> _PROBLEM TO WORK ON_: Could you print, exactly as they stand, the lines from the one holding "R17: none -> 33k (+12V, N33)" to the end of the data below, and nothing more?

> _GIVEN ENTRIES_:
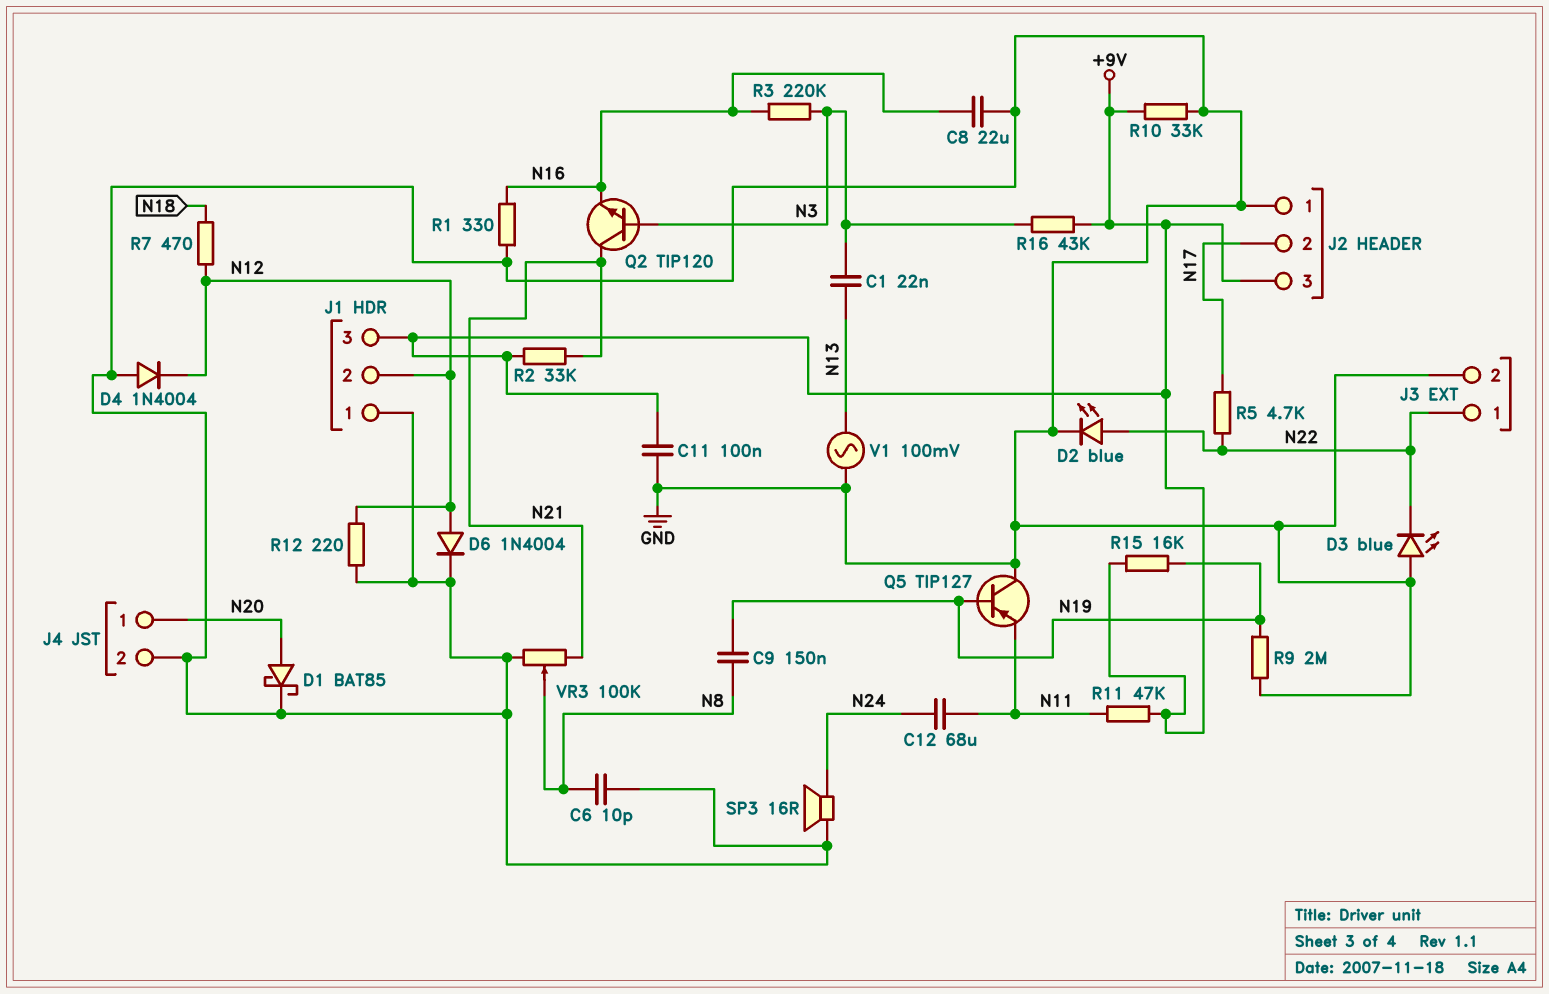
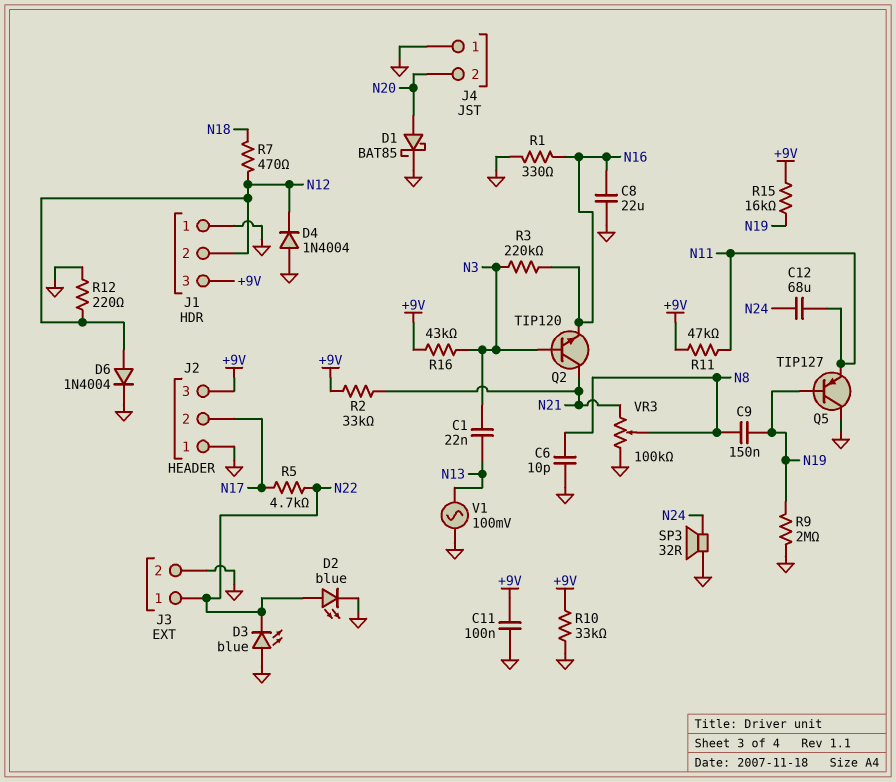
J4 pin 1: N20 -> GND
J4 pin 2: GND -> N20
SP3: speaker 16R (GND, N24) -> speaker 32R (GND, N24)

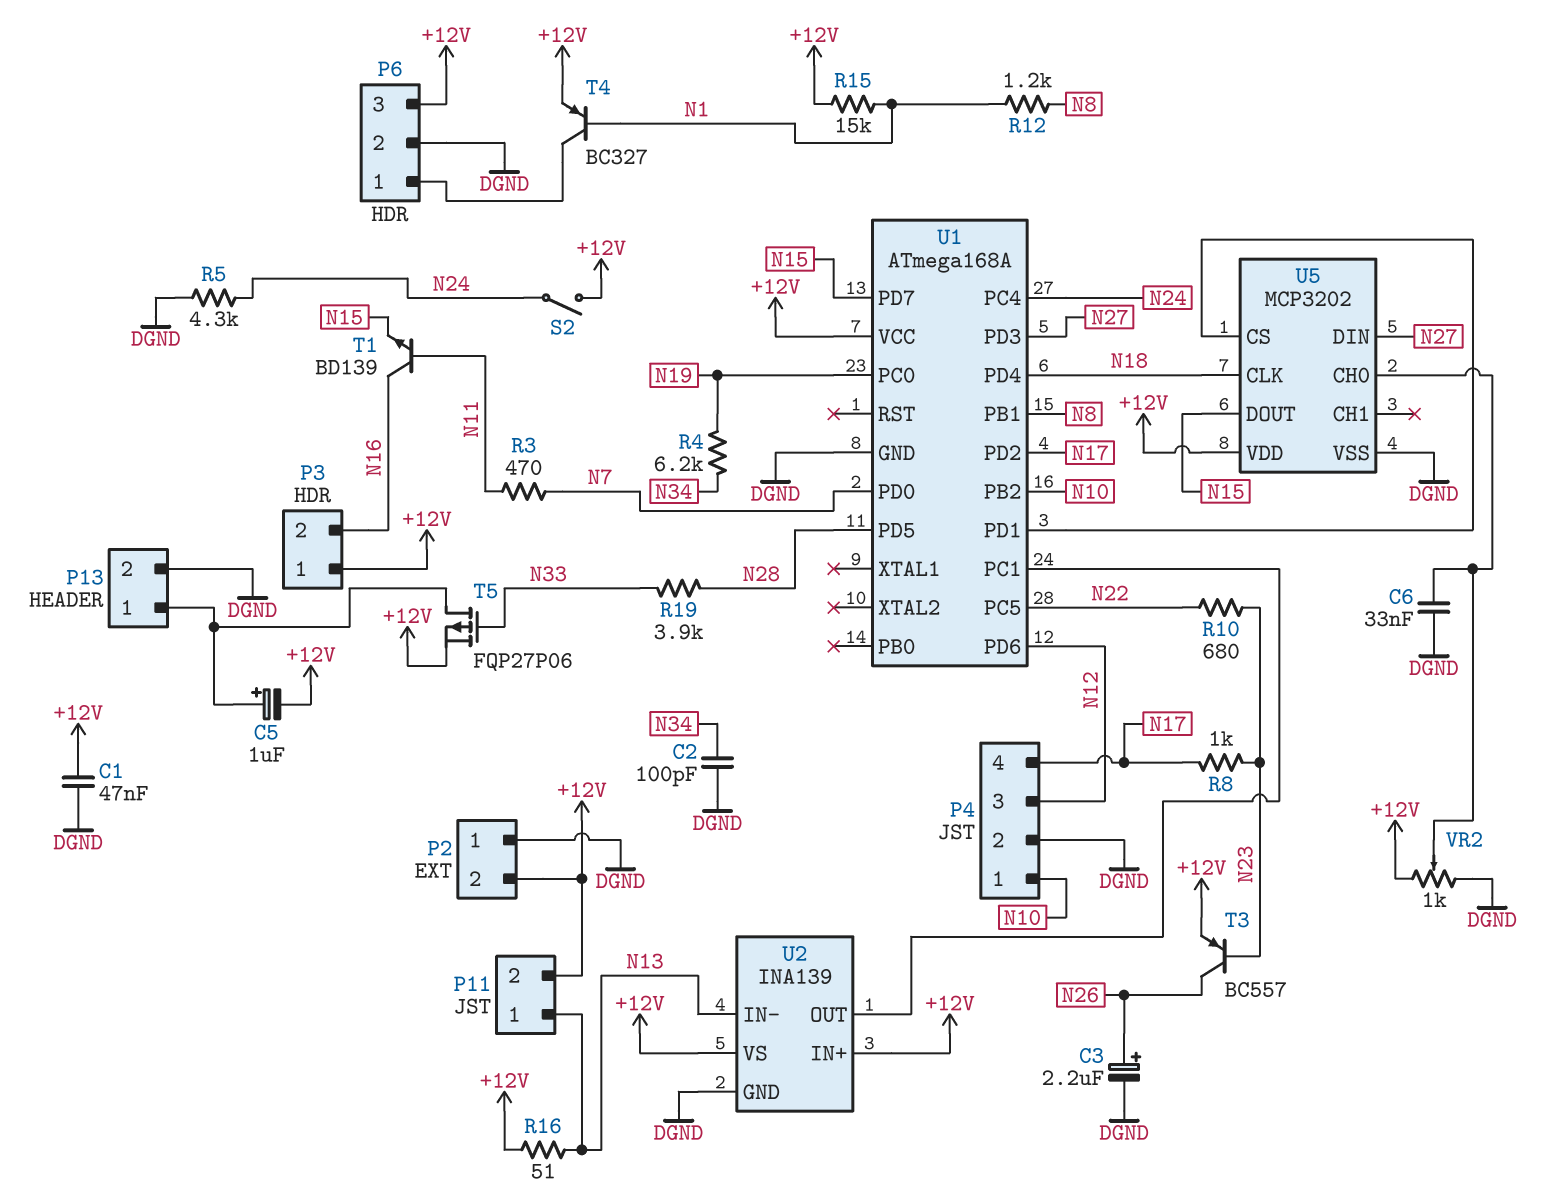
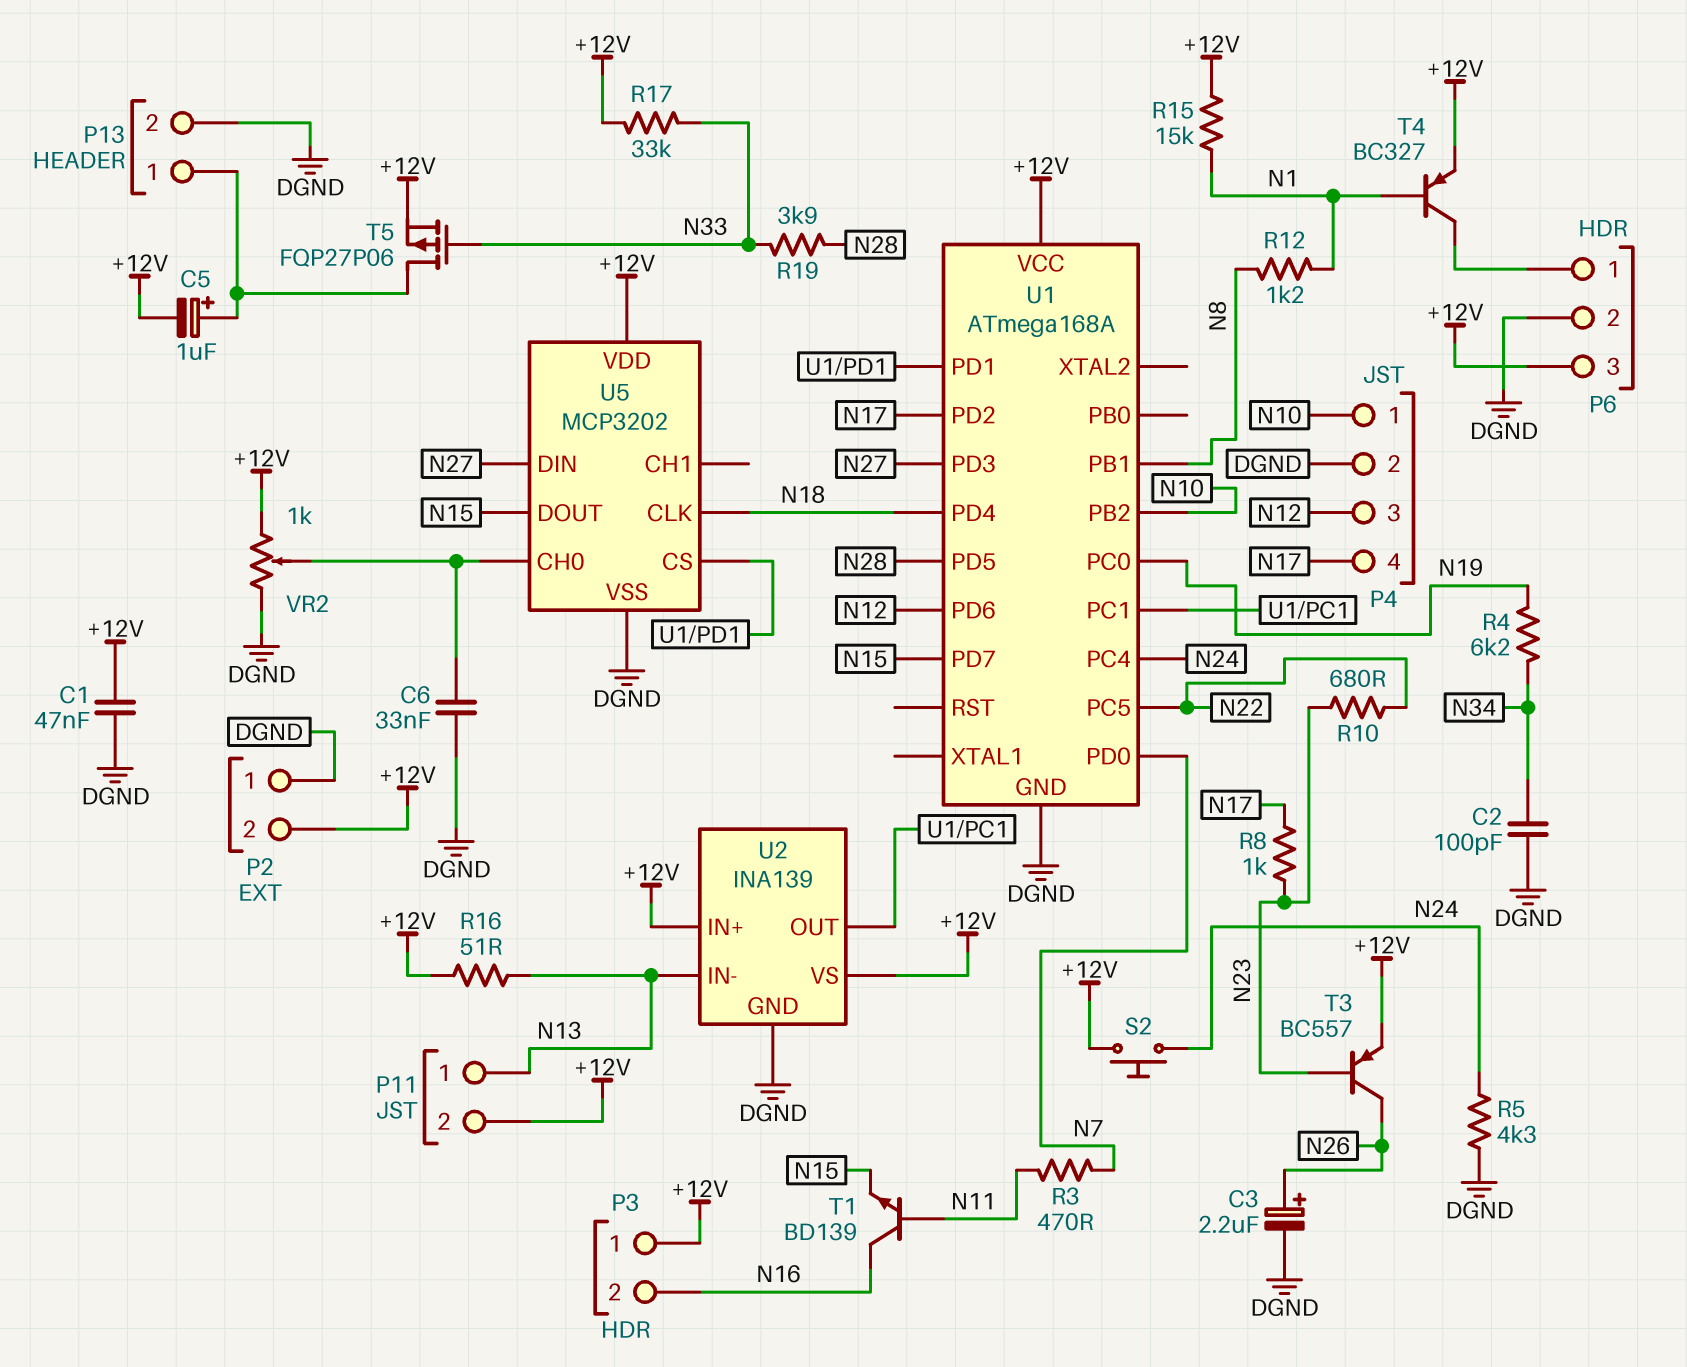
R17: none -> 33k (+12V, N33)
S2: switch (+12V, N24) -> button (+12V, N24)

> _WRITTEN ANSWER_:
R17: none -> 33k (+12V, N33)
S2: switch (+12V, N24) -> button (+12V, N24)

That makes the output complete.